### ACTIVITY:
Beginning with the line containing "green line: (71, 63) -> (80, 37), moved" and ending at the last line of the data, set down every line exactly, leaving out all pictures.

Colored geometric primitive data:
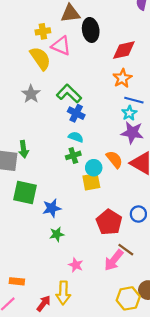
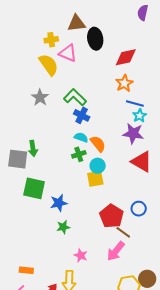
cyan star: (129, 113) -> (140, 116), moved
orange semicircle: (114, 159) -> (98, 144), moved
brown line: (126, 250) -> (123, 232), moved

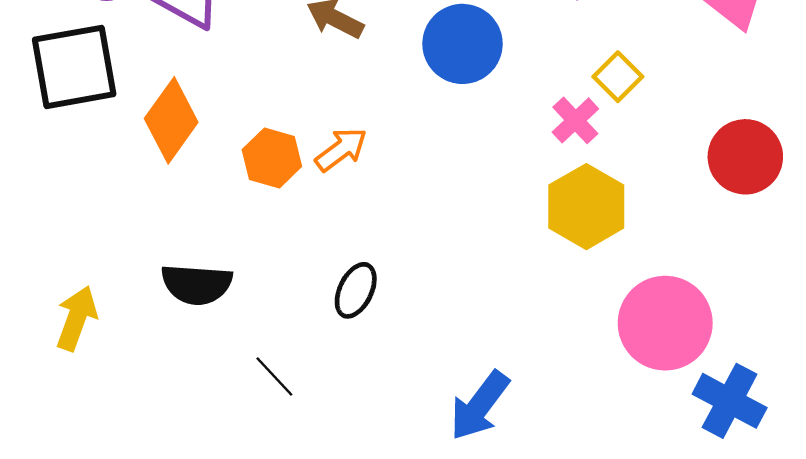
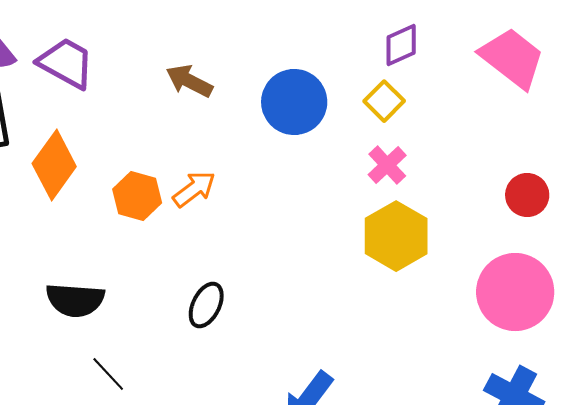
yellow square: (618, 77) -> (384, 101), moved
red circle: (745, 157) -> (527, 195), size x0.7
pink circle: (665, 323) -> (515, 292), moved
black line: (274, 377) -> (108, 374), moved

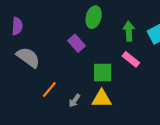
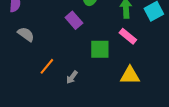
gray semicircle: (28, 57) -> (26, 34), size x0.7
yellow triangle: (102, 99) -> (130, 75), moved

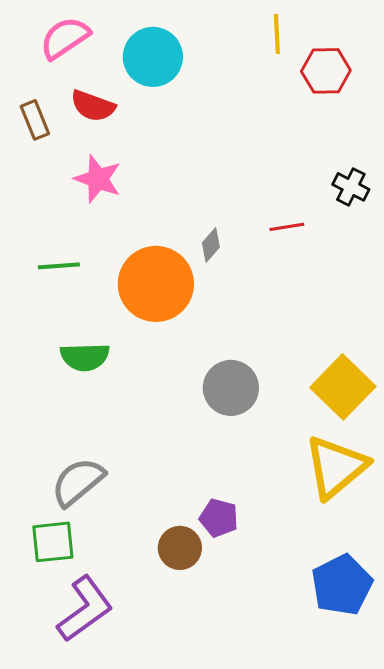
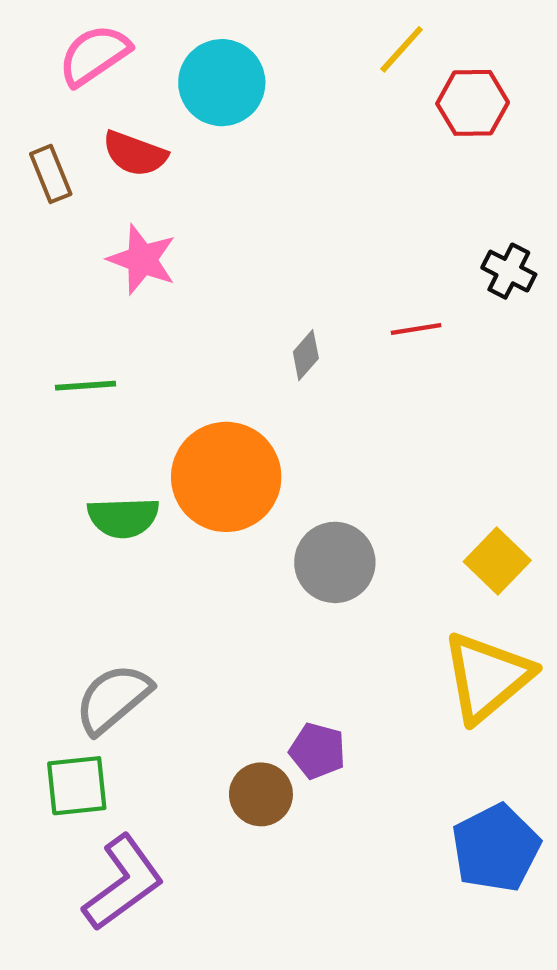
yellow line: (277, 34) -> (402, 49), turned 45
orange circle: (156, 284) -> (226, 477), moved
yellow square: (343, 387) -> (497, 561), size x0.7

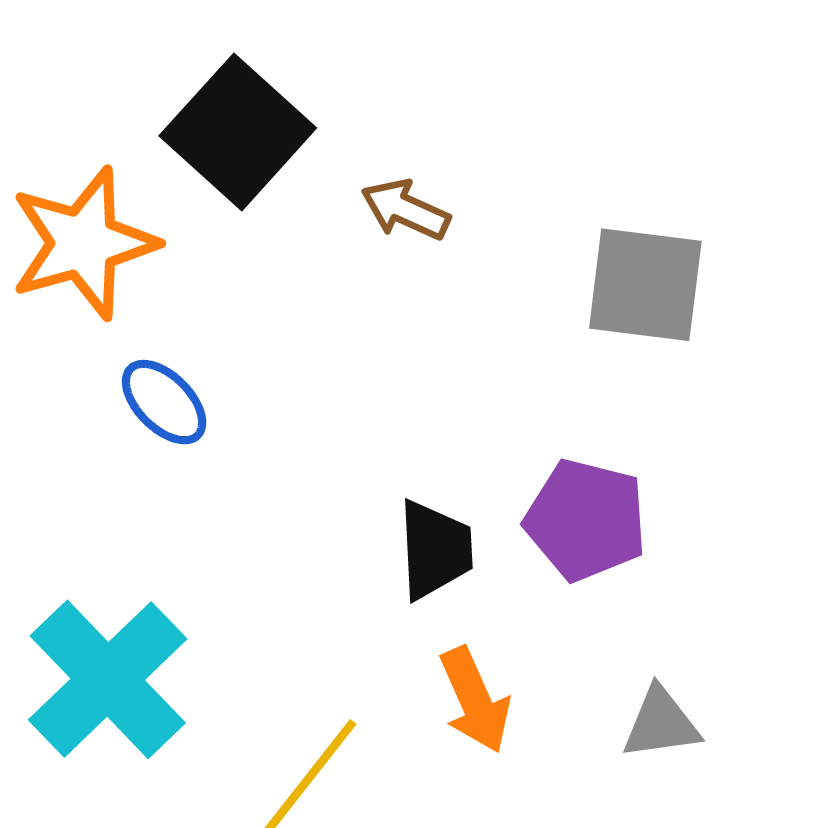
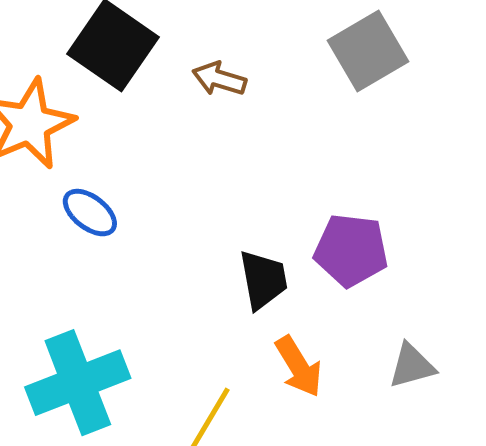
gray square: (645, 285) -> (368, 51), moved, turned -30
cyan cross: (108, 679) -> (78, 383), turned 30

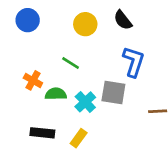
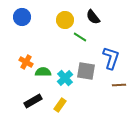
blue L-shape: (134, 62) -> (111, 58), moved
green line: (71, 63) -> (80, 37), moved
black rectangle: (42, 133) -> (33, 101), turned -36

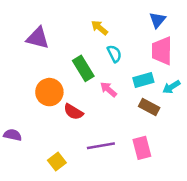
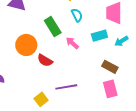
brown rectangle: (149, 107) -> (110, 67), moved
pink rectangle: (142, 148) -> (110, 89), moved
yellow square: (57, 161) -> (41, 99), moved

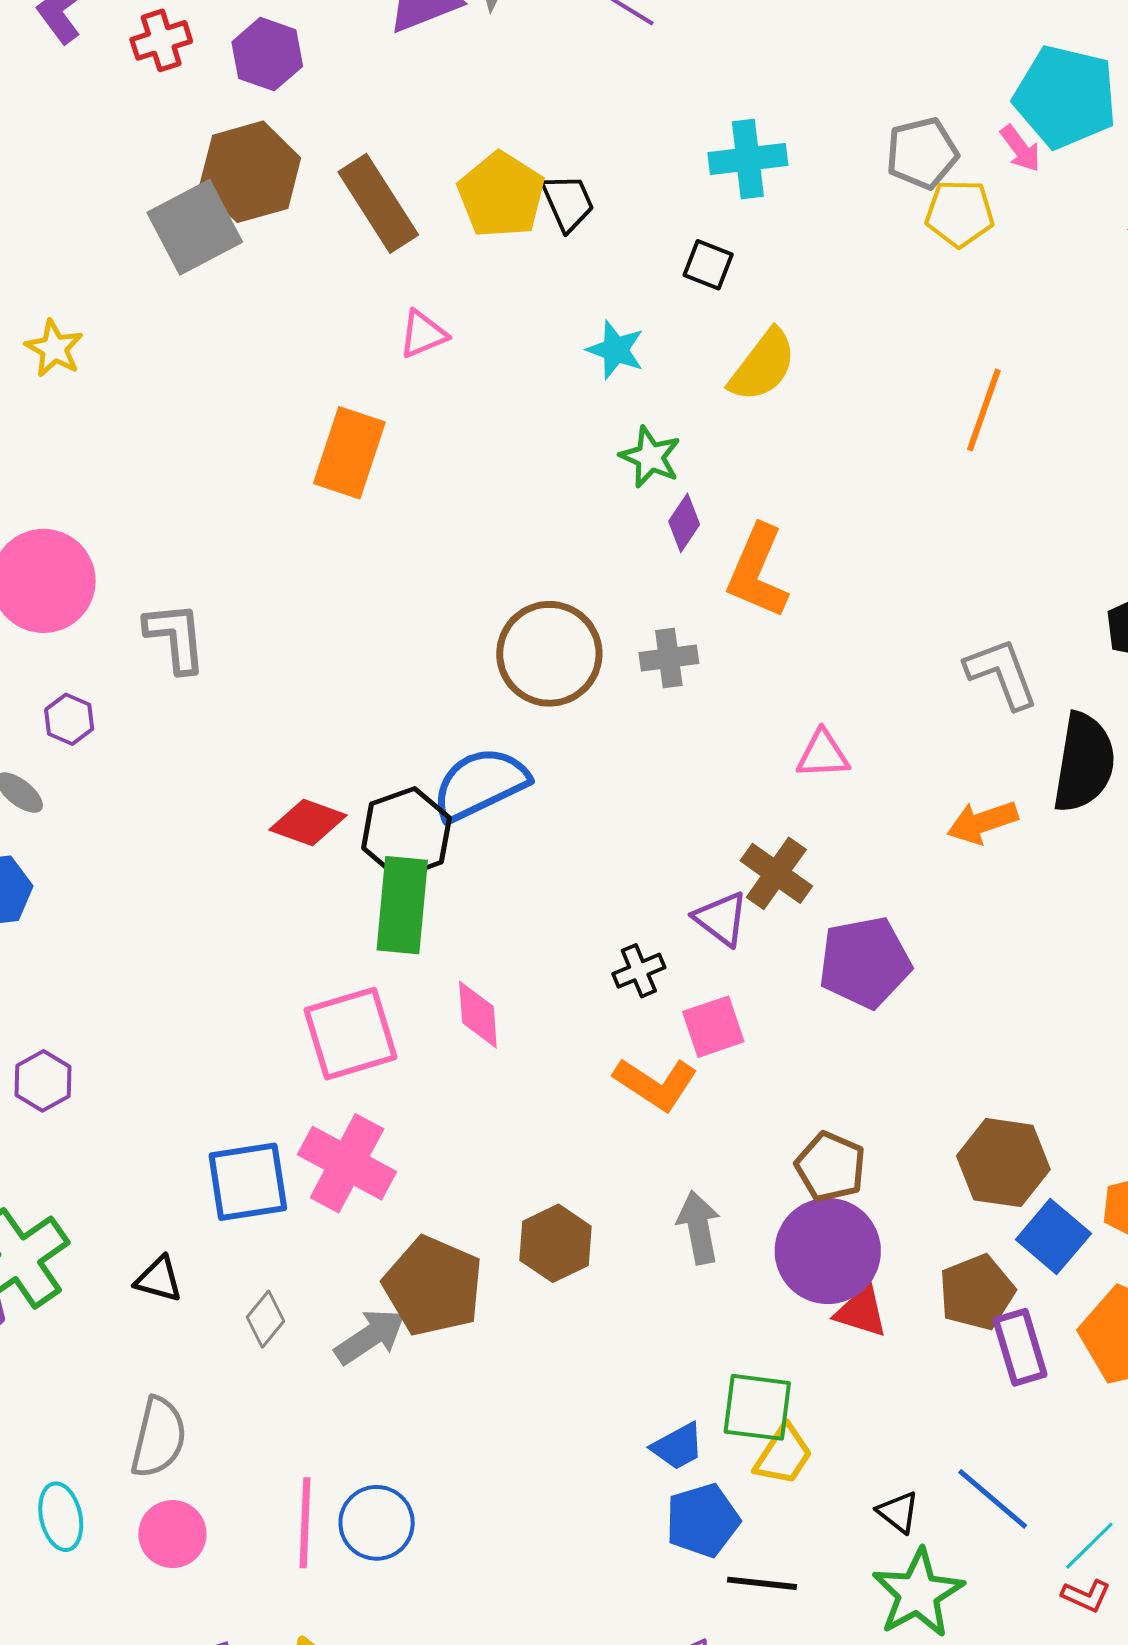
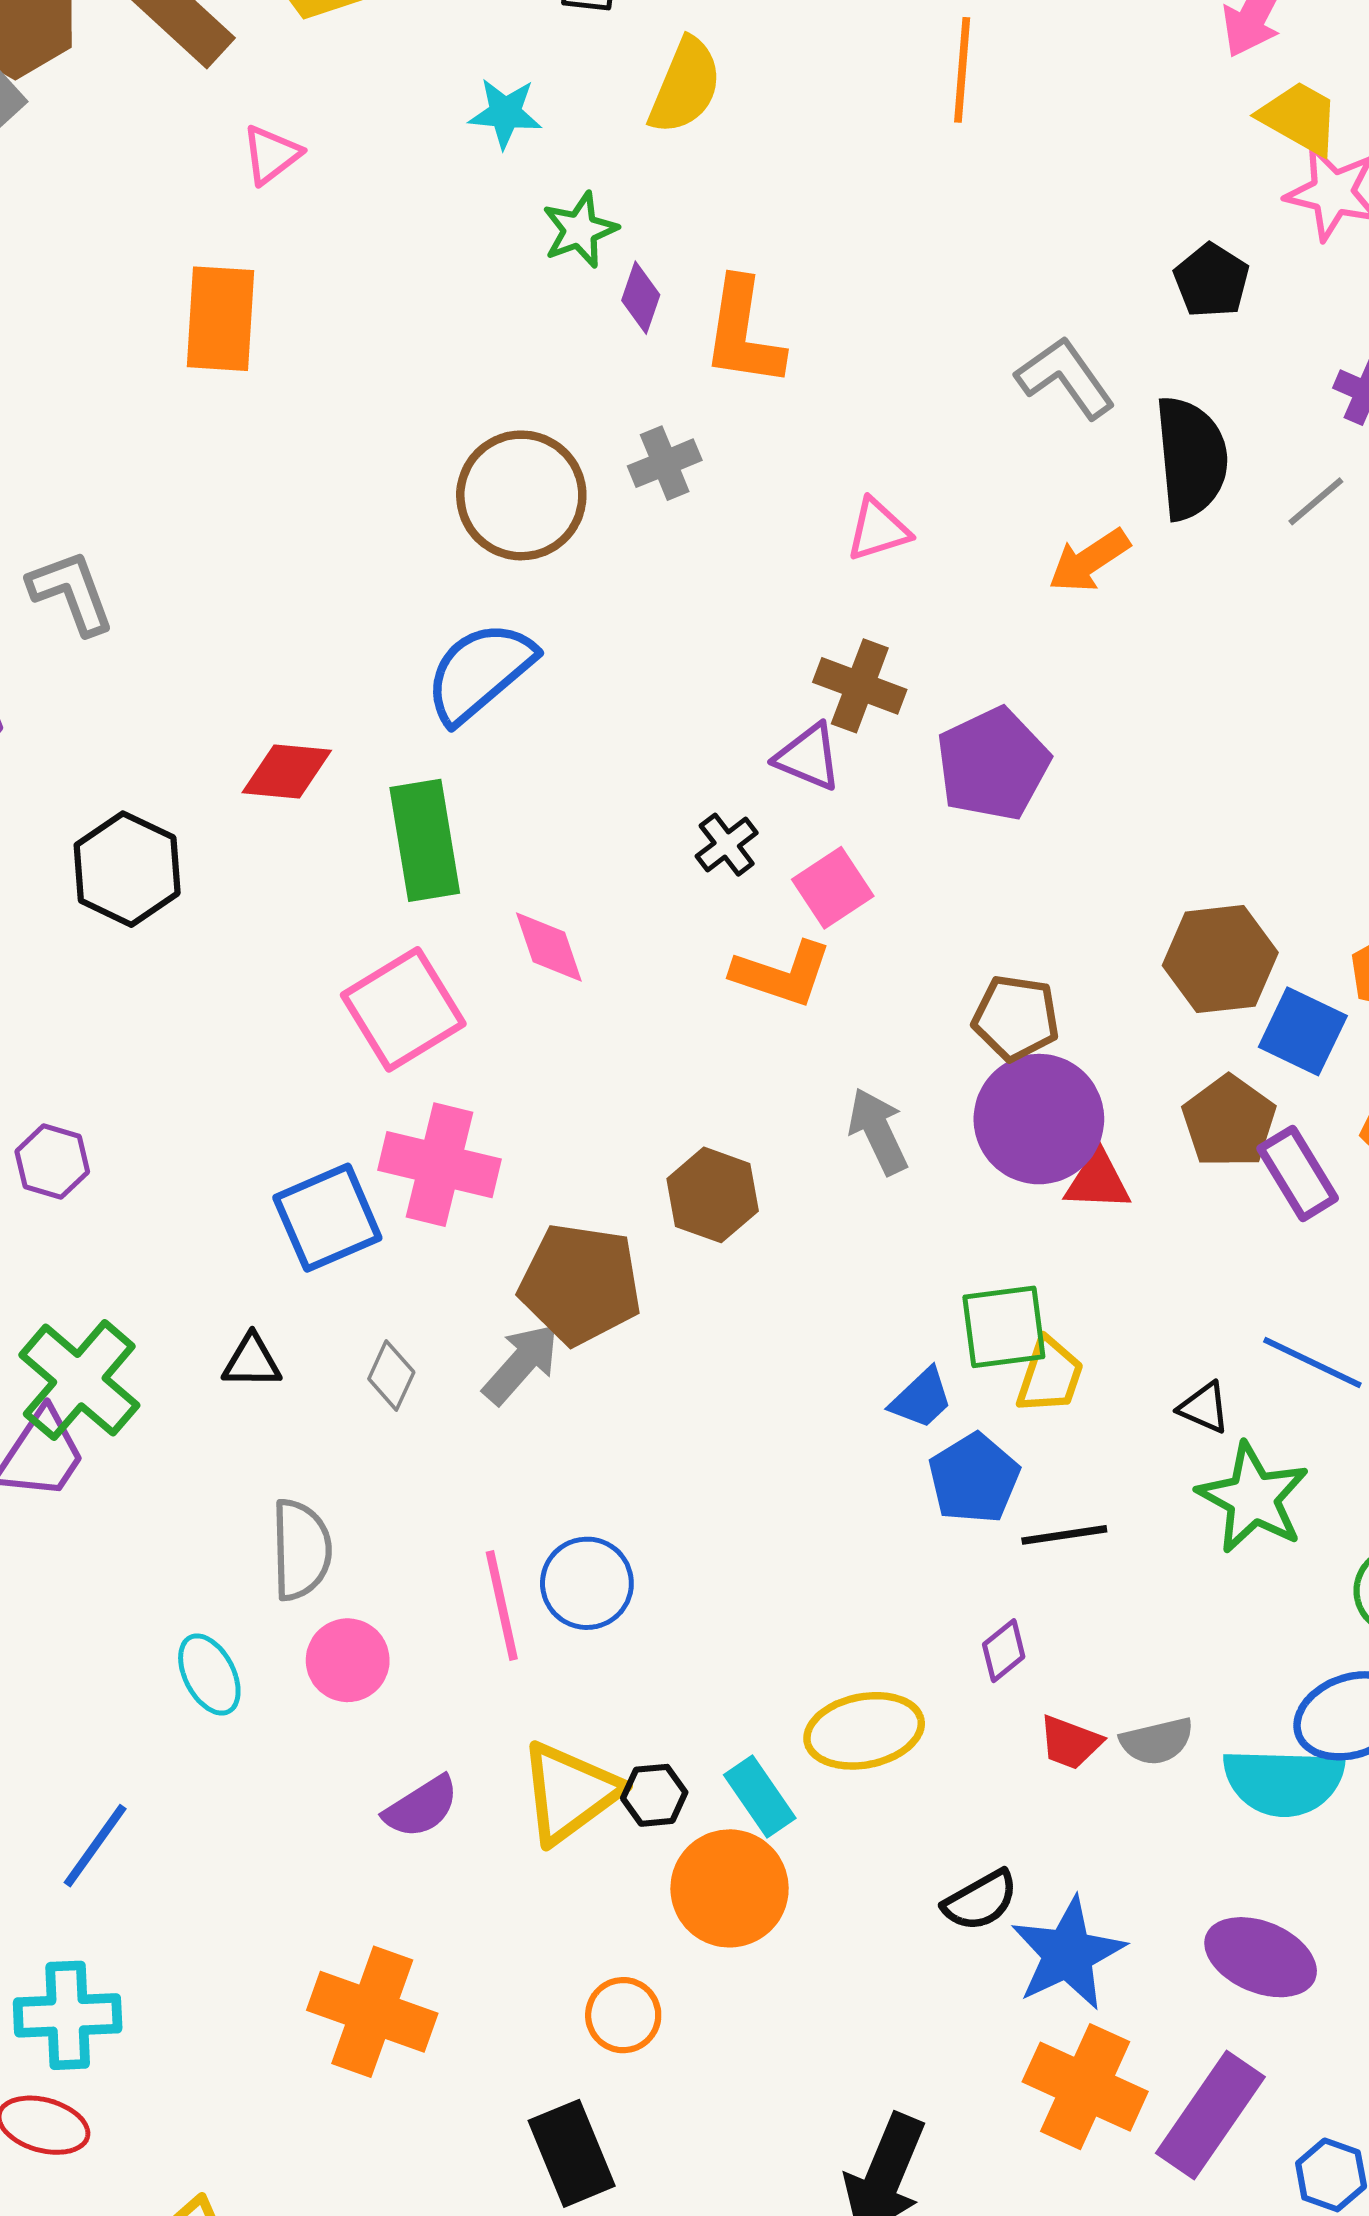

### TASK RESULT:
green line: (71, 63) -> (80, 37), moved
black rectangle: (42, 133) -> (33, 101), turned -36

brown rectangle: (149, 107) -> (110, 67), moved
pink rectangle: (142, 148) -> (110, 89), moved
yellow square: (57, 161) -> (41, 99), moved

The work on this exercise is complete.